▶ [MATERIAL FOR THE TASK]:

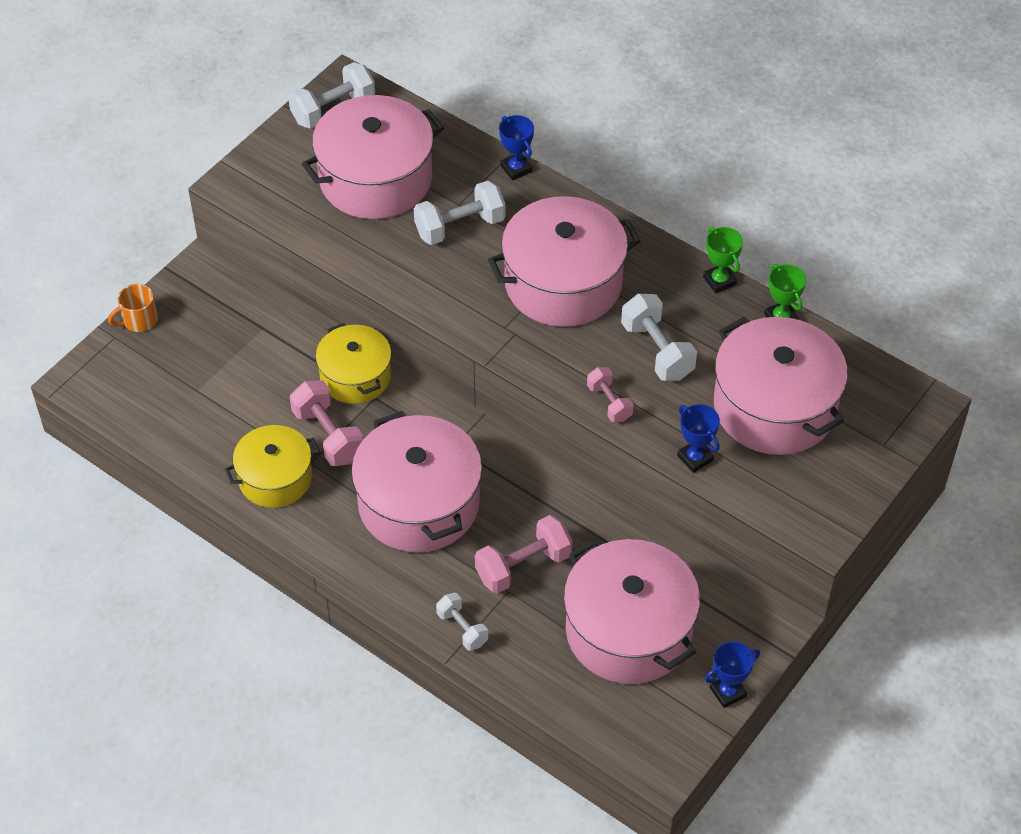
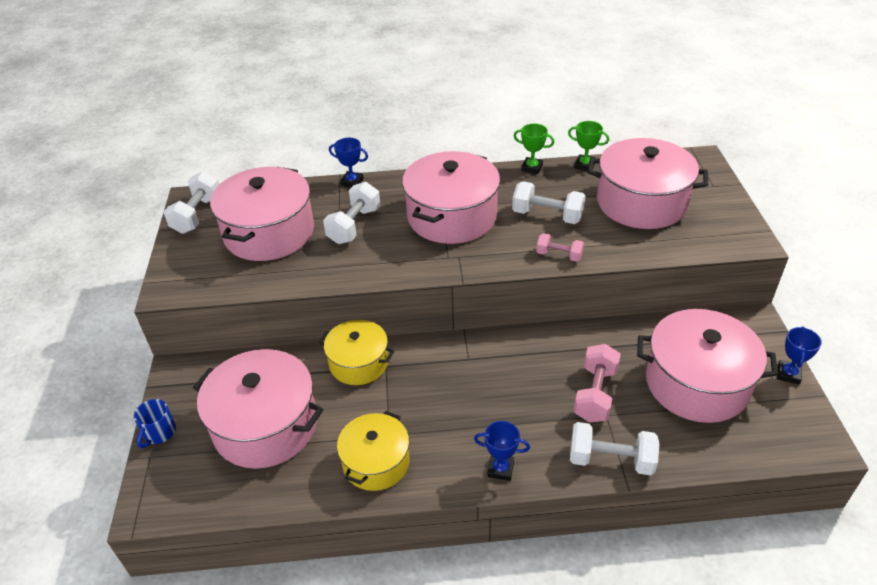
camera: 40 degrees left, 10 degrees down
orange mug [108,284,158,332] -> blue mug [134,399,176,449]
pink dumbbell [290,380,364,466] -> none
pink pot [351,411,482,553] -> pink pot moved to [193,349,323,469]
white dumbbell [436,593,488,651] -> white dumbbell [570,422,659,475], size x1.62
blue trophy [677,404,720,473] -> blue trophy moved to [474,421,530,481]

▶ [WORK TO BE COMPLETED]: Using the listing above, locate the lines that hold "moved" and copy each one.

▶ [EXERCISE ANSWER]:
pink pot [351,411,482,553] -> pink pot moved to [193,349,323,469]
blue trophy [677,404,720,473] -> blue trophy moved to [474,421,530,481]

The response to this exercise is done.